§ ABOUT THIS TASK: Restate word for word the lines of the records below, starting at the line that contains "brown square: (106, 84) -> (142, 172), moved" and ending at the line that contains "cyan triangle: (156, 245)", with both of those lines included and nothing else.

[Multi-step shape changes]
== Segment start ==

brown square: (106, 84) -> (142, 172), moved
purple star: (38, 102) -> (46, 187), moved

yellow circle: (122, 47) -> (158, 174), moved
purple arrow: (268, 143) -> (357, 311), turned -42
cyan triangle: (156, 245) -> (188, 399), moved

== Segment end ==
== Segment start ==

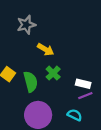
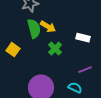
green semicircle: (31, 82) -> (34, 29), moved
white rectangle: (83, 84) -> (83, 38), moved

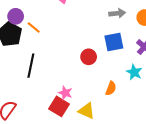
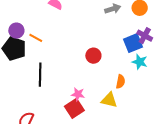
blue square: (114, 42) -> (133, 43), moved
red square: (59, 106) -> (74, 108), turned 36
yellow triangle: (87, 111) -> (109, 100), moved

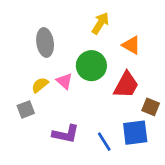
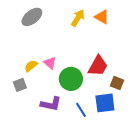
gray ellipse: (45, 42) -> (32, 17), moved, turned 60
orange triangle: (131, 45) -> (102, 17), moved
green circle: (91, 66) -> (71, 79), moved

== Segment end ==

§ WRITTEN RESPONSE:
brown square: (106, 84) -> (142, 172), moved
purple star: (38, 102) -> (46, 187), moved

yellow circle: (122, 47) -> (158, 174), moved
purple arrow: (268, 143) -> (357, 311), turned -42
cyan triangle: (156, 245) -> (188, 399), moved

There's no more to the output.